### DIRECTIONS FOR THIS TASK
Every line below that has the string "road" adds one to the count. Give that count by itself.
━━━━━ RECORDS FOR THE EXERCISE
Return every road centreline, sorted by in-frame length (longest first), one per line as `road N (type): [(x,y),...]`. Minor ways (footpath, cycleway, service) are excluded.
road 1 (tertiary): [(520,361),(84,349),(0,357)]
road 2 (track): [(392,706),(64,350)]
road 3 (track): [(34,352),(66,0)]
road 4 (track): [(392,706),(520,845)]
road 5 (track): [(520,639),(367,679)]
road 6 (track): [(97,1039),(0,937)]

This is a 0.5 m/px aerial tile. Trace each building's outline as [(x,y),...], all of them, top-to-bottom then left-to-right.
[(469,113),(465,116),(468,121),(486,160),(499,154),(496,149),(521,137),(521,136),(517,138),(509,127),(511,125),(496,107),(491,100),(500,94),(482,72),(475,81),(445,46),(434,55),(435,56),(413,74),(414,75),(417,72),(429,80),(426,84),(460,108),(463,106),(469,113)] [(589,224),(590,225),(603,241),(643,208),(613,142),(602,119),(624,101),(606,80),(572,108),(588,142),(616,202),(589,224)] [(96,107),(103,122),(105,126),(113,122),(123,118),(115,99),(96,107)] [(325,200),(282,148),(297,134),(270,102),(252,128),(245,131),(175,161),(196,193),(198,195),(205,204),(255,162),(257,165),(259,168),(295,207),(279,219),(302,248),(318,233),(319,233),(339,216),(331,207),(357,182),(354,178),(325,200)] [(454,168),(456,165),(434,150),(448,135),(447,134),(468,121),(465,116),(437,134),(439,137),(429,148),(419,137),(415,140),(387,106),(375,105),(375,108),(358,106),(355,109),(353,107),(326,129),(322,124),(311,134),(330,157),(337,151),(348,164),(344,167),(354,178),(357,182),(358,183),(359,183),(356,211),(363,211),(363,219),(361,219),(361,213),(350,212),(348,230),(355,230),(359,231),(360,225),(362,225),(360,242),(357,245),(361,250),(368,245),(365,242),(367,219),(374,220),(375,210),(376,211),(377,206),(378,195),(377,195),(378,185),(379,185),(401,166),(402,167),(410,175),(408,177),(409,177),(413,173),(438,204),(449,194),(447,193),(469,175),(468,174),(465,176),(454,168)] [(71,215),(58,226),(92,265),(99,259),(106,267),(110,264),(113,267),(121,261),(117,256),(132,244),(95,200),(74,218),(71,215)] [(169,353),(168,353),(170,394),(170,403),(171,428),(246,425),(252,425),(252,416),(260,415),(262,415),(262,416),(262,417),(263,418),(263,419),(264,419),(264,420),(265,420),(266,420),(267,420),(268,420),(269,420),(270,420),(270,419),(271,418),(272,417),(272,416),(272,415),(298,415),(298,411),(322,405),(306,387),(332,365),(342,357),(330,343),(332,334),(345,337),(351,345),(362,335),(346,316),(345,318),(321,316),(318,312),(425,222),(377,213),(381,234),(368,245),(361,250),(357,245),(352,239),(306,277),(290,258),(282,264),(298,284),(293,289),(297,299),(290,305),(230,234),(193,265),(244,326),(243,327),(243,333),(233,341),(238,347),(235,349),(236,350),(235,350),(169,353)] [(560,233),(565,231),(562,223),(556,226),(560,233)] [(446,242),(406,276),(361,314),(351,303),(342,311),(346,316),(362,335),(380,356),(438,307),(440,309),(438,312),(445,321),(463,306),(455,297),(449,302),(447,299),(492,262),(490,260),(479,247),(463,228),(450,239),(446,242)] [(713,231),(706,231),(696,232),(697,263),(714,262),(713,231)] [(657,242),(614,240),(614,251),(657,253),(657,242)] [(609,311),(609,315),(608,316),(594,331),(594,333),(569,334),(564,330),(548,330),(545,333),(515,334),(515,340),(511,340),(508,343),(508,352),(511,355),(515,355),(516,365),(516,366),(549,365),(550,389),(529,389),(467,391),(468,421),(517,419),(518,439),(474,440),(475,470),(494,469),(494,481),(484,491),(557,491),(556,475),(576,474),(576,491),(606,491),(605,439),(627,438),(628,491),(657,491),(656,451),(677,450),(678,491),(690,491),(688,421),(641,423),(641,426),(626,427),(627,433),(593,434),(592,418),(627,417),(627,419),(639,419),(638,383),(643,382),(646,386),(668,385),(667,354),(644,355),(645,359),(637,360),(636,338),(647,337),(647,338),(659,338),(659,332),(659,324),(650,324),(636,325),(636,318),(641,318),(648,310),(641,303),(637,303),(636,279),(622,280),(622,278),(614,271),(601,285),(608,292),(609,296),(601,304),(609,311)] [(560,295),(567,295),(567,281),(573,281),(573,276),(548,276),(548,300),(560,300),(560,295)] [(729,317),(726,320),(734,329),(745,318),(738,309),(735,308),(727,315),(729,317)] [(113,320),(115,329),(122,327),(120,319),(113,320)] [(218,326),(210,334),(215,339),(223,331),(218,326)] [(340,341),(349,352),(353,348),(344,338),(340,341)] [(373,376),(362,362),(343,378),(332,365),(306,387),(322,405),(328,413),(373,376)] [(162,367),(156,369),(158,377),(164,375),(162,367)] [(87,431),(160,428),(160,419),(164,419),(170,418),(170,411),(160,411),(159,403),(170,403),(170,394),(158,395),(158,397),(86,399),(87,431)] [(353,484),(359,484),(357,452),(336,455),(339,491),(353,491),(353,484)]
━━━━━━━━━━
### RESULT FOR THIS TASK
7